> [WHAT IS REQUIRED]:
From the first line to the last, print the material exactly, skipping the pictures.

> [EXERCISE MATERIAL]:

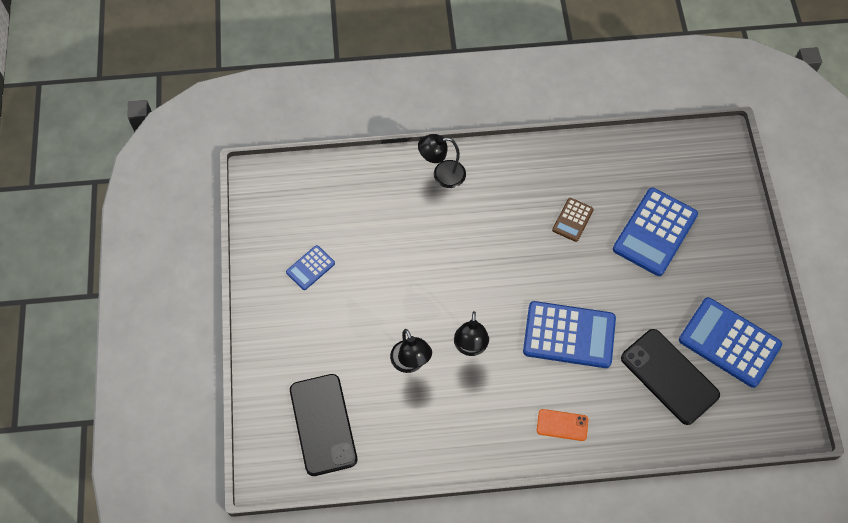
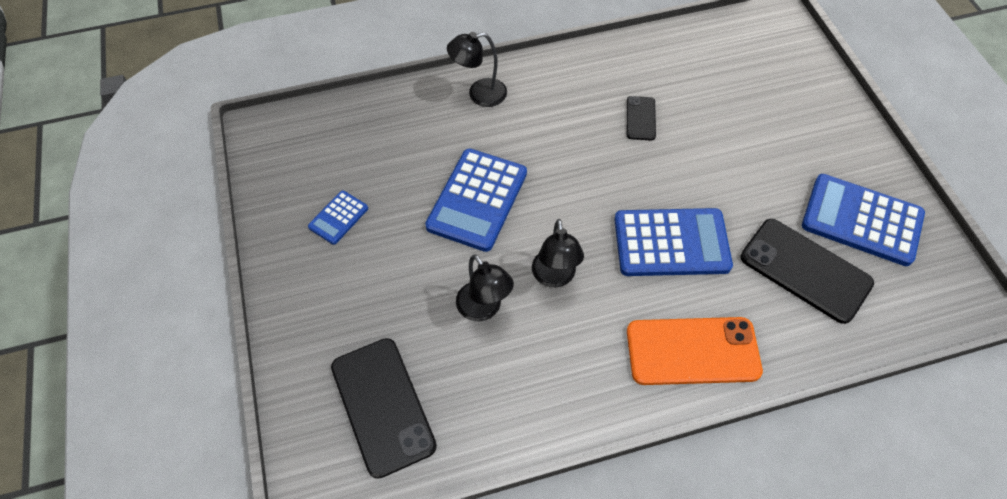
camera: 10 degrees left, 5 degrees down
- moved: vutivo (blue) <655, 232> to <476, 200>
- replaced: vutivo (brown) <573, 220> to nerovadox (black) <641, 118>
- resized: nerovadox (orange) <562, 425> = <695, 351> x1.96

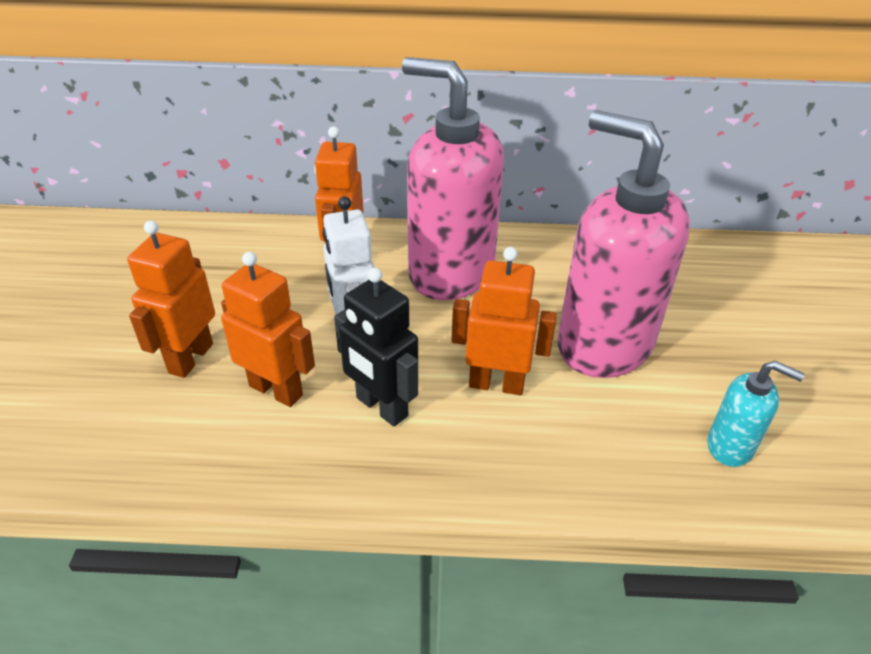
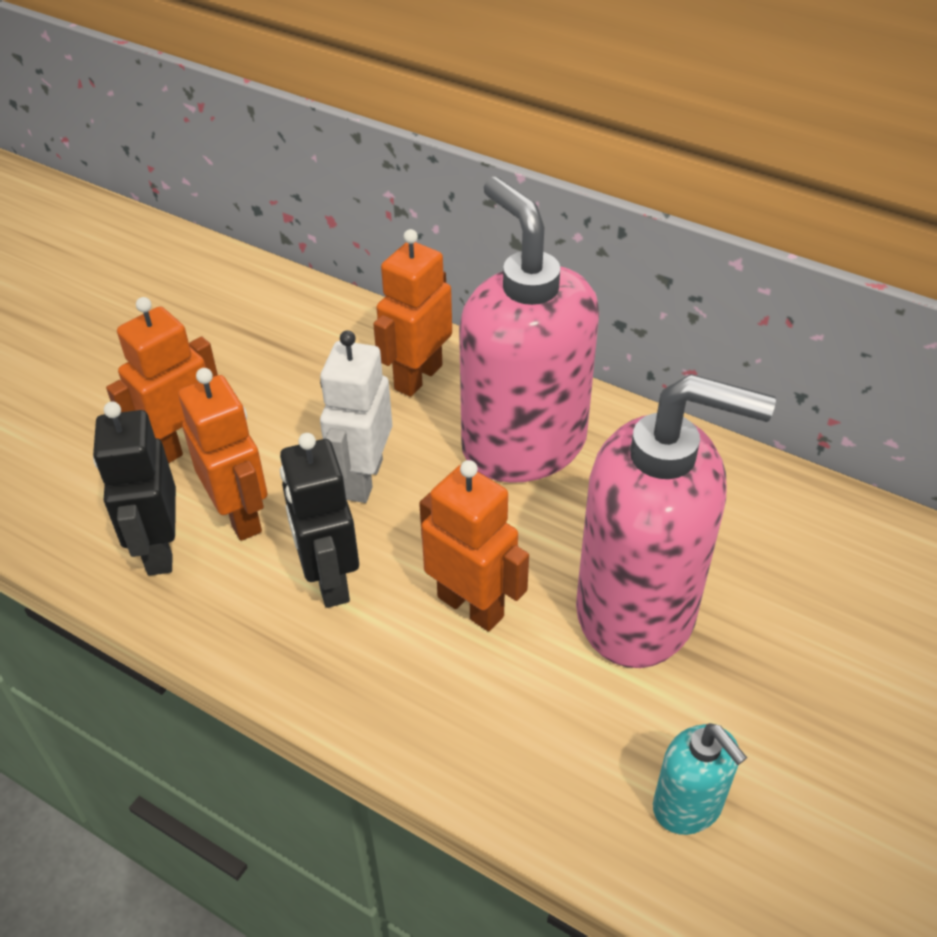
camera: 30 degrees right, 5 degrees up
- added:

> [SOLUTION FOR THIS TASK]:
camera: 10 degrees left, 5 degrees down
- moved: vutivo (blue) <655, 232> to <476, 200>
- replaced: vutivo (brown) <573, 220> to nerovadox (black) <641, 118>
- resized: nerovadox (orange) <562, 425> = <695, 351> x1.96

camera: 30 degrees right, 5 degrees up
- added:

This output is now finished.